Directions for this task: Your task is to output the entries below word for word.

Information shown:
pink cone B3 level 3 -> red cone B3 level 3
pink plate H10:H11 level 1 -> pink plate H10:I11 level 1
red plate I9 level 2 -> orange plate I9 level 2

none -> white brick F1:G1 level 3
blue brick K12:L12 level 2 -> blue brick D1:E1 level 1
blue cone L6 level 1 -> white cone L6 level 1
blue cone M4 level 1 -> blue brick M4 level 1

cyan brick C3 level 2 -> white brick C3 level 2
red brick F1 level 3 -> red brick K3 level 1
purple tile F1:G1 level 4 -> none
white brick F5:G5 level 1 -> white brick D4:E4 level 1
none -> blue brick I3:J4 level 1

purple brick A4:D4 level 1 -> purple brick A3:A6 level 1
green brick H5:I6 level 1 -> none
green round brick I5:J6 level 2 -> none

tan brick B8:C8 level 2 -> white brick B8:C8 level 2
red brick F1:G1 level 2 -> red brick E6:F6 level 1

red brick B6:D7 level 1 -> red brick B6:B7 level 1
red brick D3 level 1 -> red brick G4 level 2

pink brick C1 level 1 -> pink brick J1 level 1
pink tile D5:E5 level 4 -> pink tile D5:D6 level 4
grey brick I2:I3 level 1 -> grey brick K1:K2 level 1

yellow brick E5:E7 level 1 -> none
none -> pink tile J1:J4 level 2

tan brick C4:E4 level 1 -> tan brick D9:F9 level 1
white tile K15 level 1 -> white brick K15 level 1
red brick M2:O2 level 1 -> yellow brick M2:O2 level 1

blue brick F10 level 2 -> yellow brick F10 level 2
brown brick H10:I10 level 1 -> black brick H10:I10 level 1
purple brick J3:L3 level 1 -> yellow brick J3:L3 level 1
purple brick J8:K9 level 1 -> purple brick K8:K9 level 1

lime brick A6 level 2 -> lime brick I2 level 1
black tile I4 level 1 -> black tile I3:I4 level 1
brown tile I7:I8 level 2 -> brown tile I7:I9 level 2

Result:
pink cone B3 level 3 -> red cone B3 level 3
pink plate H10:H11 level 1 -> pink plate H10:I11 level 1
red plate I9 level 2 -> orange plate I9 level 2

none -> white brick F1:G1 level 3
blue brick K12:L12 level 2 -> blue brick D1:E1 level 1
blue cone L6 level 1 -> white cone L6 level 1
blue cone M4 level 1 -> blue brick M4 level 1

cyan brick C3 level 2 -> white brick C3 level 2
red brick F1 level 3 -> red brick K3 level 1
purple tile F1:G1 level 4 -> none
white brick F5:G5 level 1 -> white brick D4:E4 level 1
none -> blue brick I3:J4 level 1

purple brick A4:D4 level 1 -> purple brick A3:A6 level 1
green brick H5:I6 level 1 -> none
green round brick I5:J6 level 2 -> none

tan brick B8:C8 level 2 -> white brick B8:C8 level 2
red brick F1:G1 level 2 -> red brick E6:F6 level 1

red brick B6:D7 level 1 -> red brick B6:B7 level 1
red brick D3 level 1 -> red brick G4 level 2

pink brick C1 level 1 -> pink brick J1 level 1
pink tile D5:E5 level 4 -> pink tile D5:D6 level 4
grey brick I2:I3 level 1 -> grey brick K1:K2 level 1

yellow brick E5:E7 level 1 -> none
none -> pink tile J1:J4 level 2

tan brick C4:E4 level 1 -> tan brick D9:F9 level 1
white tile K15 level 1 -> white brick K15 level 1
red brick M2:O2 level 1 -> yellow brick M2:O2 level 1

blue brick F10 level 2 -> yellow brick F10 level 2
brown brick H10:I10 level 1 -> black brick H10:I10 level 1
purple brick J3:L3 level 1 -> yellow brick J3:L3 level 1
purple brick J8:K9 level 1 -> purple brick K8:K9 level 1

lime brick A6 level 2 -> lime brick I2 level 1
black tile I4 level 1 -> black tile I3:I4 level 1
brown tile I7:I8 level 2 -> brown tile I7:I9 level 2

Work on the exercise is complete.